Exercise data =>
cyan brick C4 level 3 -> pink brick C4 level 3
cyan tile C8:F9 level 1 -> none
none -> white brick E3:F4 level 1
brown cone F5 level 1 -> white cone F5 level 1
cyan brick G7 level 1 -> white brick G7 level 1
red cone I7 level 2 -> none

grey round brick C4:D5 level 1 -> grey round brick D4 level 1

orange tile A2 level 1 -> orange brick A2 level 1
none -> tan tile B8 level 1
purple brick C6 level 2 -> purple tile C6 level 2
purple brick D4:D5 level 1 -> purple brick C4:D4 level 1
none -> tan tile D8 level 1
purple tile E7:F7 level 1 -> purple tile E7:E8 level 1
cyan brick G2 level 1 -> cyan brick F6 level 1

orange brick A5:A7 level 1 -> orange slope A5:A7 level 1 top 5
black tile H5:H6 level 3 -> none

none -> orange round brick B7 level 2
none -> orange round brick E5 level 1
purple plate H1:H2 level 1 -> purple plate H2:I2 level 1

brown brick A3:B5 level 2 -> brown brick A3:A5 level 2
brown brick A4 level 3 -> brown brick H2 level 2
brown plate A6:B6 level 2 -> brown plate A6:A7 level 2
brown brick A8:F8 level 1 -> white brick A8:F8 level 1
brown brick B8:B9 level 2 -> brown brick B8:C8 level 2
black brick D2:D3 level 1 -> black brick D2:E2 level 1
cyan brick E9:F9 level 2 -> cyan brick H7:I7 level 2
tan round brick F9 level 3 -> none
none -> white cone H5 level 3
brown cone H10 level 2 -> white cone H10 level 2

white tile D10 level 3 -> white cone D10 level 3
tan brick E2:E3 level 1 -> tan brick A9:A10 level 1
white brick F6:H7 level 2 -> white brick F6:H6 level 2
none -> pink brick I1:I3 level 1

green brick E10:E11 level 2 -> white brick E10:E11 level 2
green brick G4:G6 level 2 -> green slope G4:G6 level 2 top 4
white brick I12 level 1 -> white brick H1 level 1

Exercise instructions => Take every line from the records above that has the word "green" and copy it.

Task response =>
green brick E10:E11 level 2 -> white brick E10:E11 level 2
green brick G4:G6 level 2 -> green slope G4:G6 level 2 top 4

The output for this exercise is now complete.